(Data items)

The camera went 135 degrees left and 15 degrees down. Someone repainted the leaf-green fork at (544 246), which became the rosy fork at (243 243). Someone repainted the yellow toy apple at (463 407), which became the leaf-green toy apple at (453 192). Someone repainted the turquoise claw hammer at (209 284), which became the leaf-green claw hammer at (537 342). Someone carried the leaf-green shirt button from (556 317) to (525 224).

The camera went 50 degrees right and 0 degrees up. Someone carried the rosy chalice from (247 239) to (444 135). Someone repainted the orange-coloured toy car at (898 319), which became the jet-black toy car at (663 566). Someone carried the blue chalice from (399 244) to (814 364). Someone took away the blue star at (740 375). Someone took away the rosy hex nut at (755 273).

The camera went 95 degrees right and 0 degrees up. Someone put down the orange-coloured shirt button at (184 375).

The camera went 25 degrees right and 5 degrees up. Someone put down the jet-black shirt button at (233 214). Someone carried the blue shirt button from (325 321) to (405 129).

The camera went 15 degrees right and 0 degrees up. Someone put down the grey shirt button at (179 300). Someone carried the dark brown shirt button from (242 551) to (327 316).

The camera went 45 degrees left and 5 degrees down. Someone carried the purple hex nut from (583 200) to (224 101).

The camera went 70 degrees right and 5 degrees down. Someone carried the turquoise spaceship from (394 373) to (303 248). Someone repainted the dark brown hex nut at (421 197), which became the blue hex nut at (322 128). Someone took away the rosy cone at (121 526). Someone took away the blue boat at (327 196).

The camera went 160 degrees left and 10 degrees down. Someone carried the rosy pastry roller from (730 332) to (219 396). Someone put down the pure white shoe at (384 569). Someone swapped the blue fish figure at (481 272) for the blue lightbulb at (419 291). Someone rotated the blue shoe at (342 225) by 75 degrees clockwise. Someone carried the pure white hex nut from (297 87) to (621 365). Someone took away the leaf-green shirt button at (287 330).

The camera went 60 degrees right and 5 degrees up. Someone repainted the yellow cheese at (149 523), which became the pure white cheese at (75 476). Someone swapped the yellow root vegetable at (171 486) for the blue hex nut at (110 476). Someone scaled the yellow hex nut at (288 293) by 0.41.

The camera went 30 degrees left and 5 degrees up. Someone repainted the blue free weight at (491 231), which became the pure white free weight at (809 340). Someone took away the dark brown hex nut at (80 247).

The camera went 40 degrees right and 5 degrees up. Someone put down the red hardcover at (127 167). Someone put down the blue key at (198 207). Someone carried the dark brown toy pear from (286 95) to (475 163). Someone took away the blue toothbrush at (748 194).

> [THE TASK] Copy out the entries above without altering a single character.

> [ANSWER BOX]
The camera went 135 degrees left and 15 degrees down. Someone repainted the leaf-green fork at (544 246), which became the rosy fork at (243 243). Someone repainted the yellow toy apple at (463 407), which became the leaf-green toy apple at (453 192). Someone repainted the turquoise claw hammer at (209 284), which became the leaf-green claw hammer at (537 342). Someone carried the leaf-green shirt button from (556 317) to (525 224).

The camera went 50 degrees right and 0 degrees up. Someone carried the rosy chalice from (247 239) to (444 135). Someone repainted the orange-coloured toy car at (898 319), which became the jet-black toy car at (663 566). Someone carried the blue chalice from (399 244) to (814 364). Someone took away the blue star at (740 375). Someone took away the rosy hex nut at (755 273).

The camera went 95 degrees right and 0 degrees up. Someone put down the orange-coloured shirt button at (184 375).

The camera went 25 degrees right and 5 degrees up. Someone put down the jet-black shirt button at (233 214). Someone carried the blue shirt button from (325 321) to (405 129).

The camera went 15 degrees right and 0 degrees up. Someone put down the grey shirt button at (179 300). Someone carried the dark brown shirt button from (242 551) to (327 316).

The camera went 45 degrees left and 5 degrees down. Someone carried the purple hex nut from (583 200) to (224 101).

The camera went 70 degrees right and 5 degrees down. Someone carried the turquoise spaceship from (394 373) to (303 248). Someone repainted the dark brown hex nut at (421 197), which became the blue hex nut at (322 128). Someone took away the rosy cone at (121 526). Someone took away the blue boat at (327 196).

The camera went 160 degrees left and 10 degrees down. Someone carried the rosy pastry roller from (730 332) to (219 396). Someone put down the pure white shoe at (384 569). Someone swapped the blue fish figure at (481 272) for the blue lightbulb at (419 291). Someone rotated the blue shoe at (342 225) by 75 degrees clockwise. Someone carried the pure white hex nut from (297 87) to (621 365). Someone took away the leaf-green shirt button at (287 330).

The camera went 60 degrees right and 5 degrees up. Someone repainted the yellow cheese at (149 523), which became the pure white cheese at (75 476). Someone swapped the yellow root vegetable at (171 486) for the blue hex nut at (110 476). Someone scaled the yellow hex nut at (288 293) by 0.41.

The camera went 30 degrees left and 5 degrees up. Someone repainted the blue free weight at (491 231), which became the pure white free weight at (809 340). Someone took away the dark brown hex nut at (80 247).

The camera went 40 degrees right and 5 degrees up. Someone put down the red hardcover at (127 167). Someone put down the blue key at (198 207). Someone carried the dark brown toy pear from (286 95) to (475 163). Someone took away the blue toothbrush at (748 194).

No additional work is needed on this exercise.